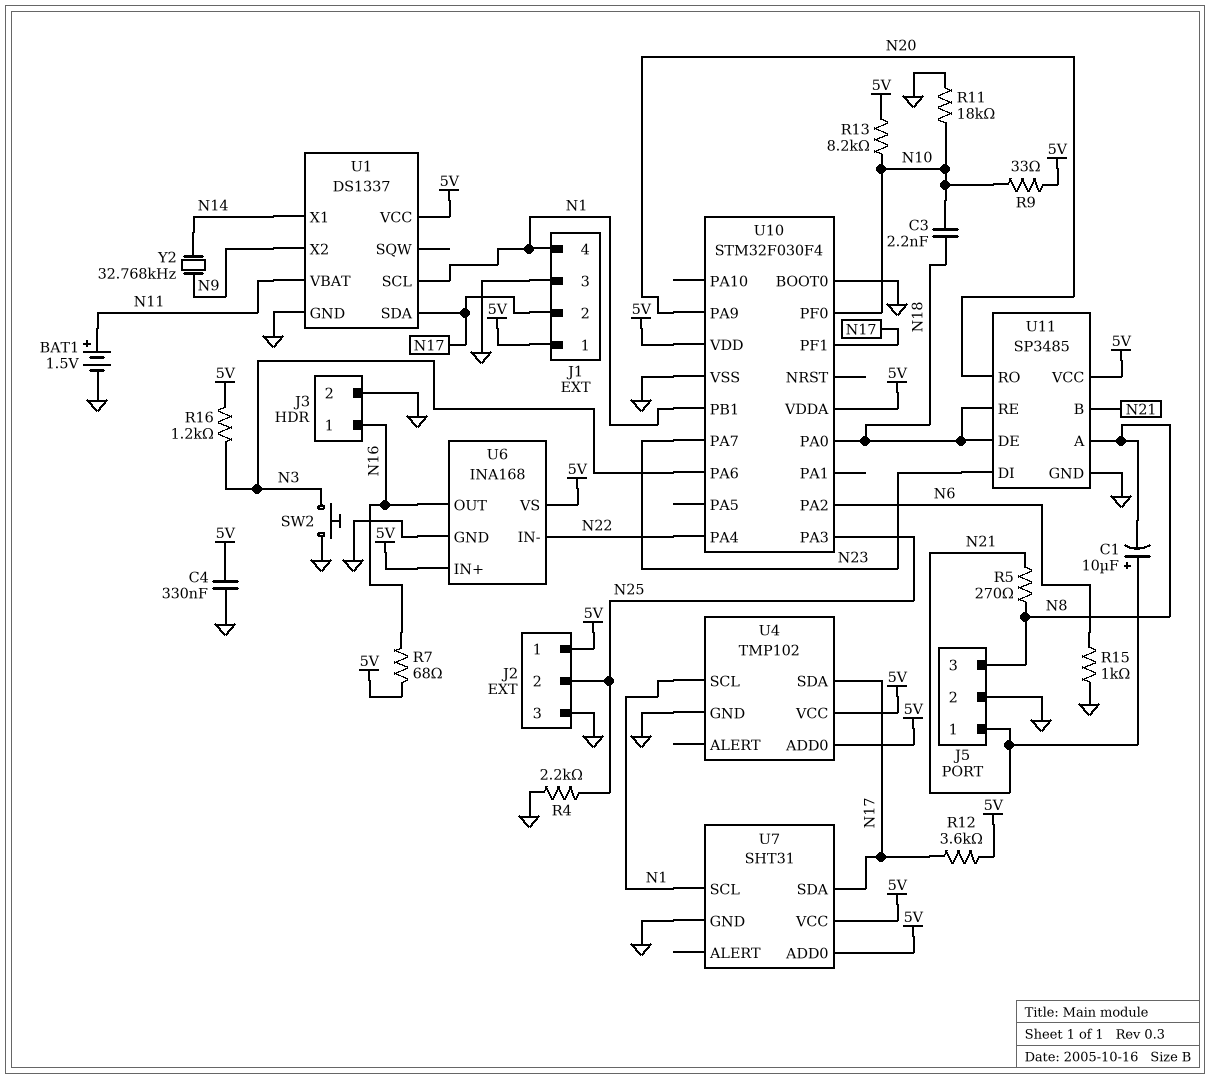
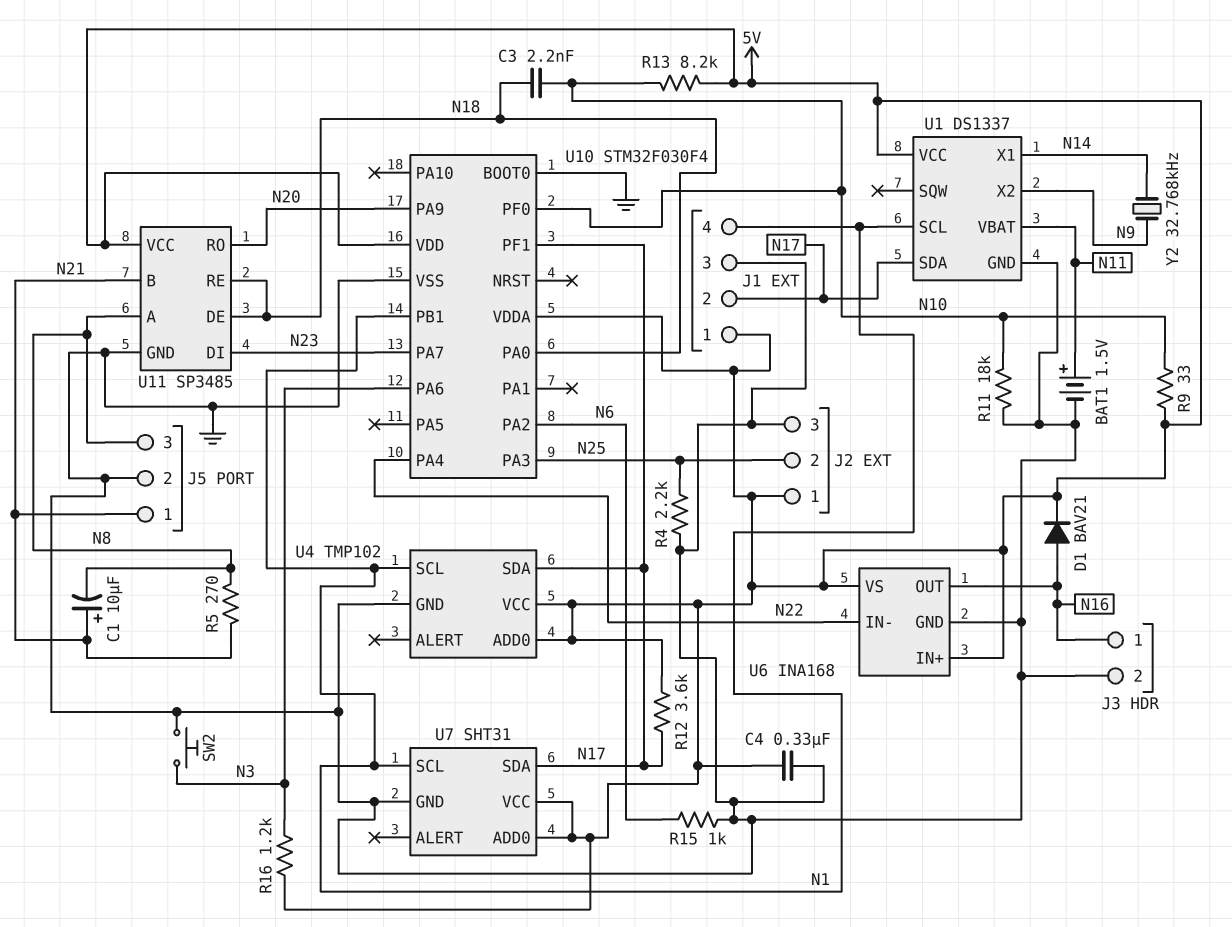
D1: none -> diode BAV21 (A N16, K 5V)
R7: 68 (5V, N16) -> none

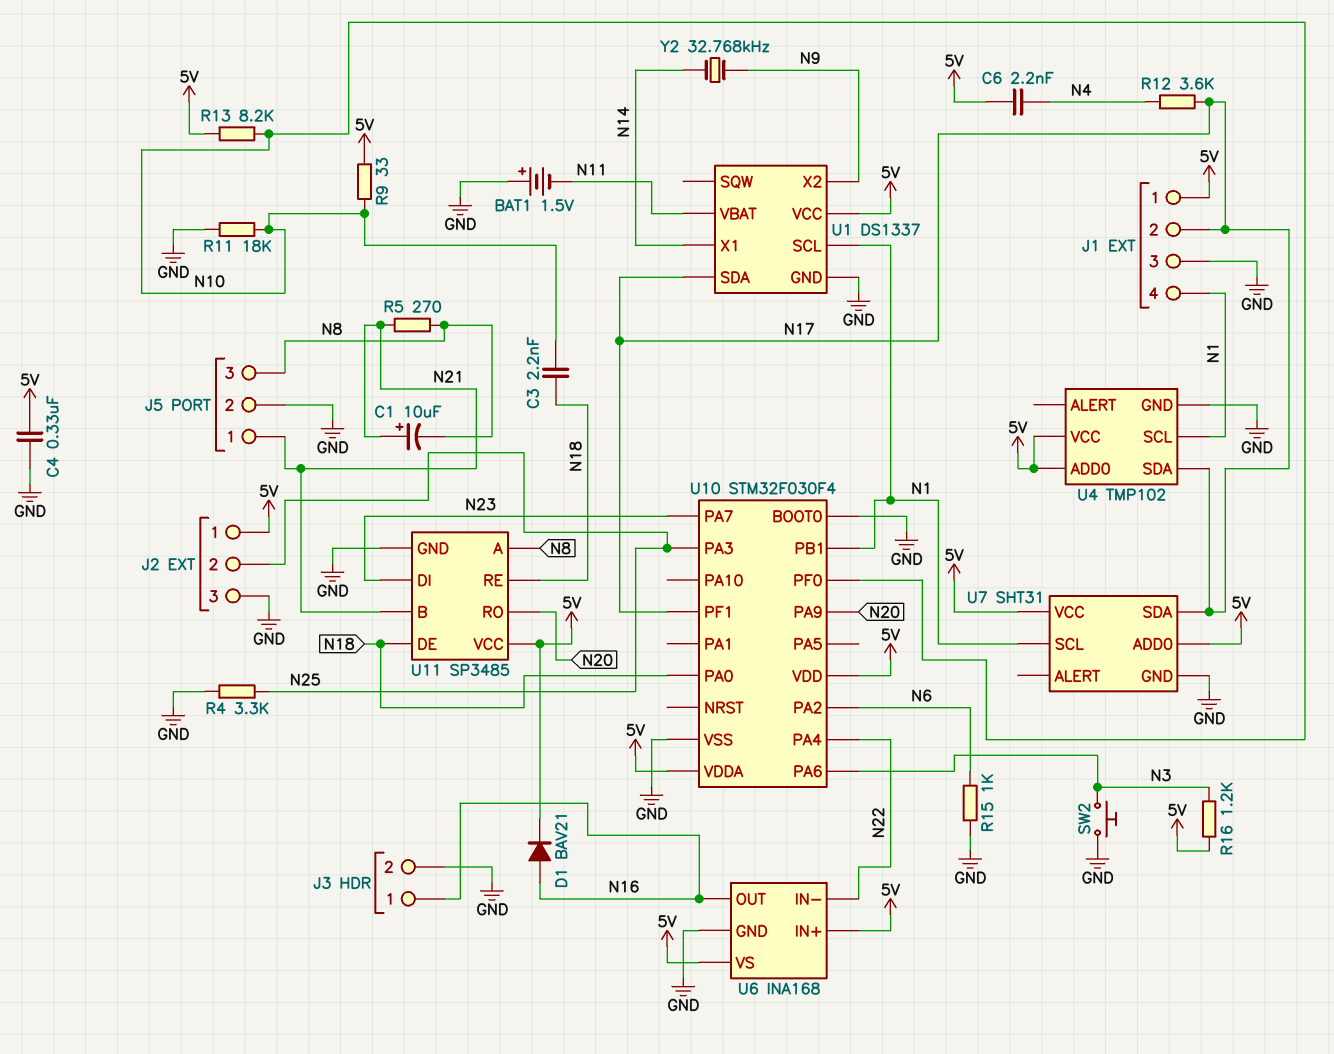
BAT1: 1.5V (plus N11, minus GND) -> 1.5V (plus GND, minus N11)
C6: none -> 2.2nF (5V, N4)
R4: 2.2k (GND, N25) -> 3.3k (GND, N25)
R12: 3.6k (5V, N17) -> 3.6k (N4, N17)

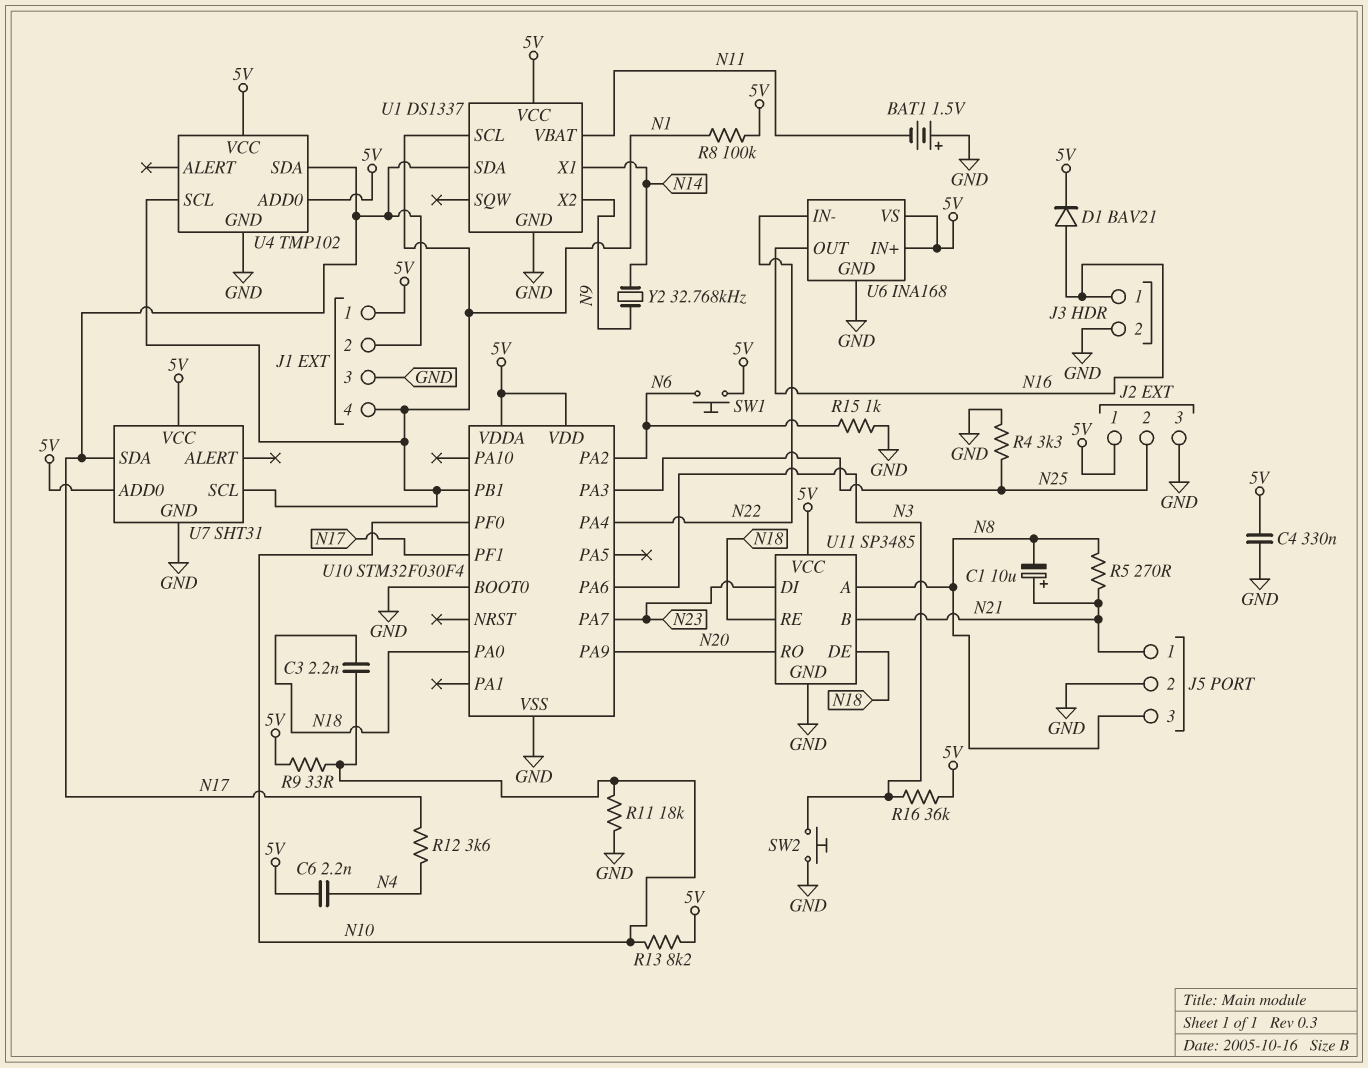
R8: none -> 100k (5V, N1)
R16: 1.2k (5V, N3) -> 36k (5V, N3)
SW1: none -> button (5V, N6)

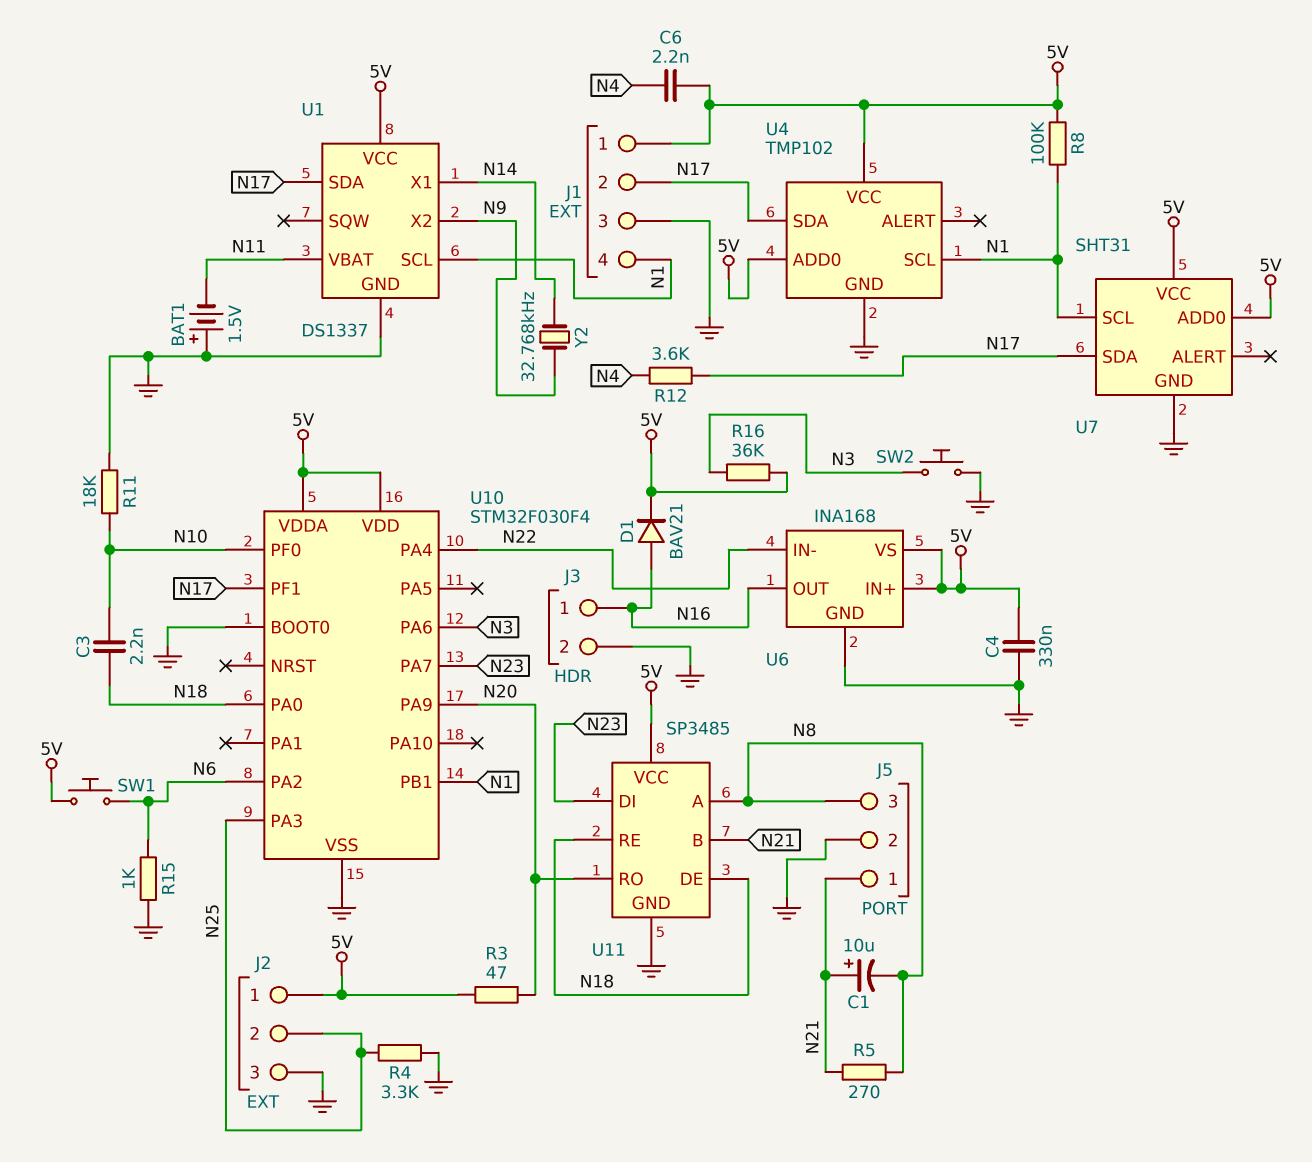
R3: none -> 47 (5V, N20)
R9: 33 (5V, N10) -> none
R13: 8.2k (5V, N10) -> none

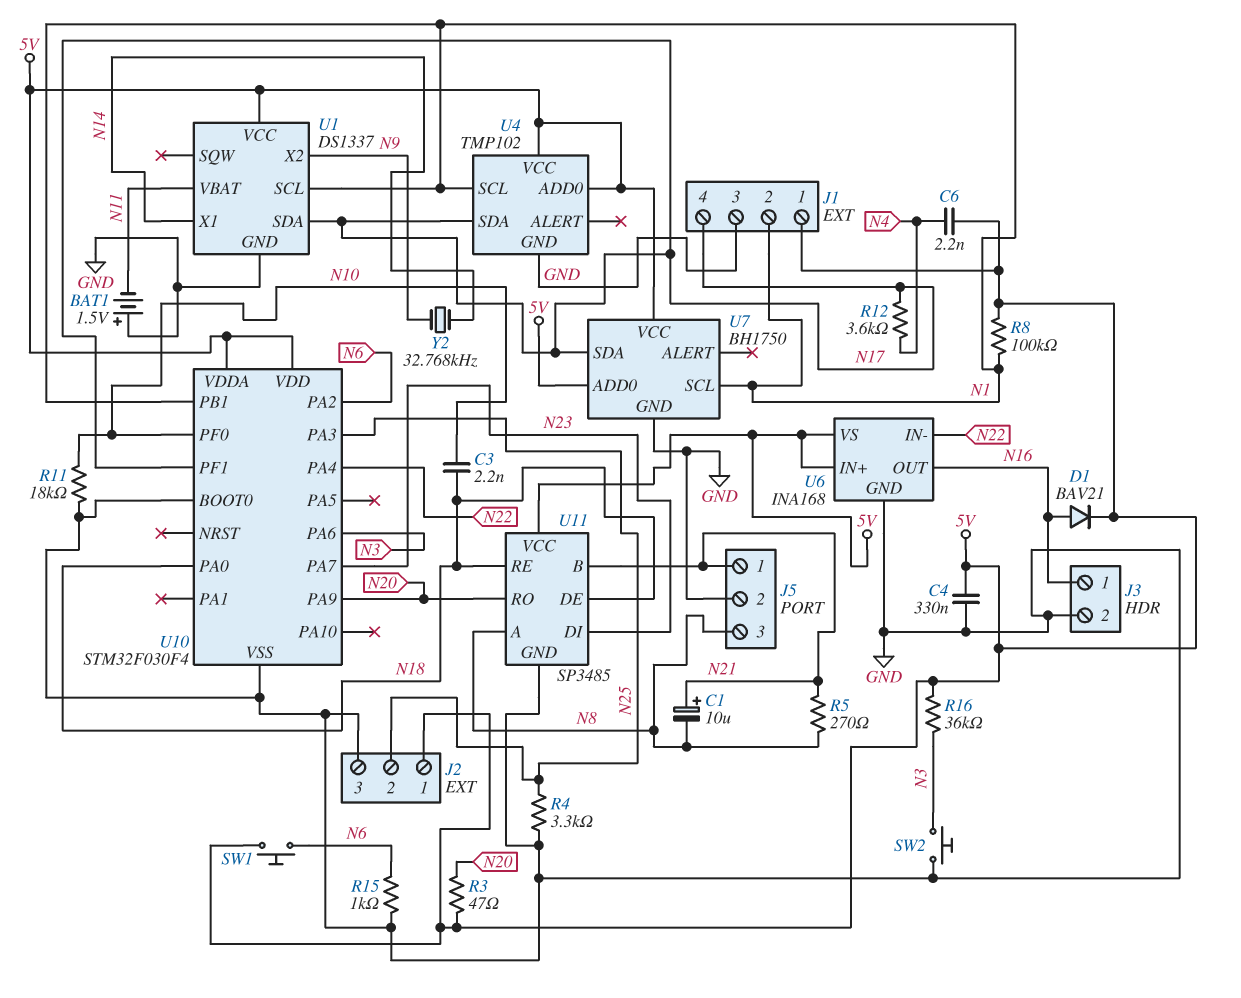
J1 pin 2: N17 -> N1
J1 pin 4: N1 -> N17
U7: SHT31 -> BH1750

> _Task statement_: Please output the material above unchanged, apart from removing the pictures.

> _Completed task_:
D1: none -> diode BAV21 (A N16, K 5V)
R7: 68 (5V, N16) -> none

BAT1: 1.5V (plus N11, minus GND) -> 1.5V (plus GND, minus N11)
C6: none -> 2.2nF (5V, N4)
R4: 2.2k (GND, N25) -> 3.3k (GND, N25)
R12: 3.6k (5V, N17) -> 3.6k (N4, N17)

R8: none -> 100k (5V, N1)
R16: 1.2k (5V, N3) -> 36k (5V, N3)
SW1: none -> button (5V, N6)

R3: none -> 47 (5V, N20)
R9: 33 (5V, N10) -> none
R13: 8.2k (5V, N10) -> none

J1 pin 2: N17 -> N1
J1 pin 4: N1 -> N17
U7: SHT31 -> BH1750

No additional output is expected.